= What the exercise asks =
What lines in the data below mention the string "bowling"? Copy them out.

= Given information =
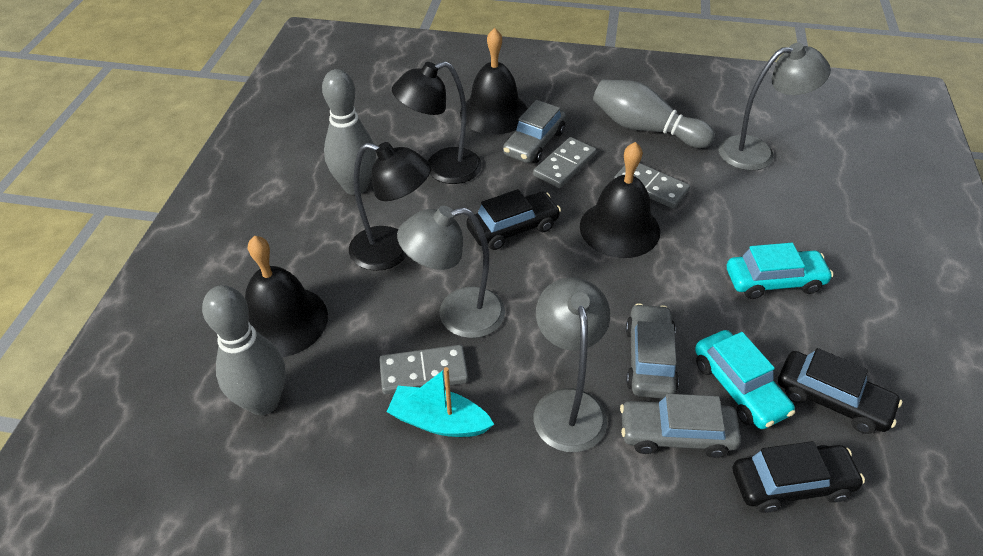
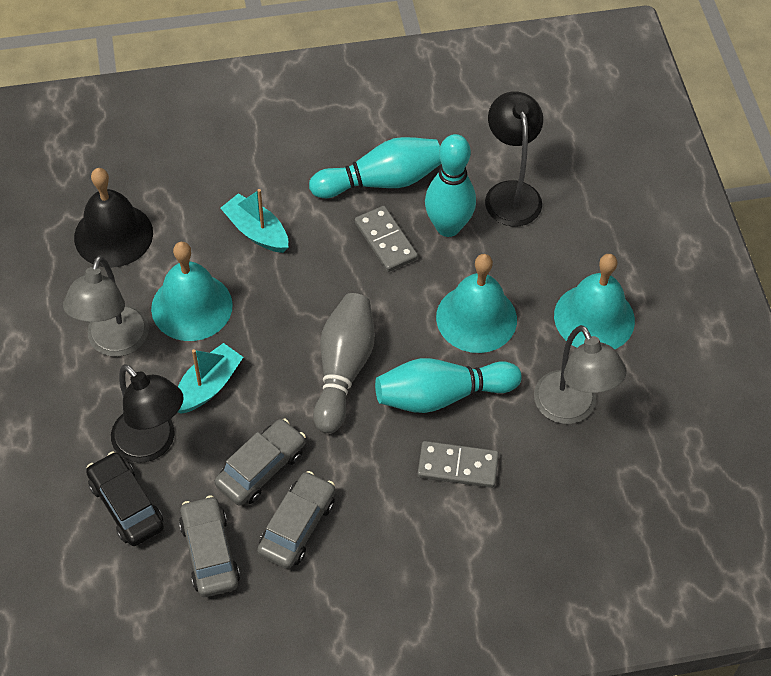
black bell: 3 -> 1
black car: 3 -> 1
grey bowling pin: 3 -> 1
grey domino: 3 -> 2
grey lamp: 3 -> 2
turquoise bell: 0 -> 3
turquoise boat: 1 -> 2
turquoise bowling pin: 0 -> 3
turquoise car: 2 -> 0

= Solved problem =
grey bowling pin: 3 -> 1
turquoise bowling pin: 0 -> 3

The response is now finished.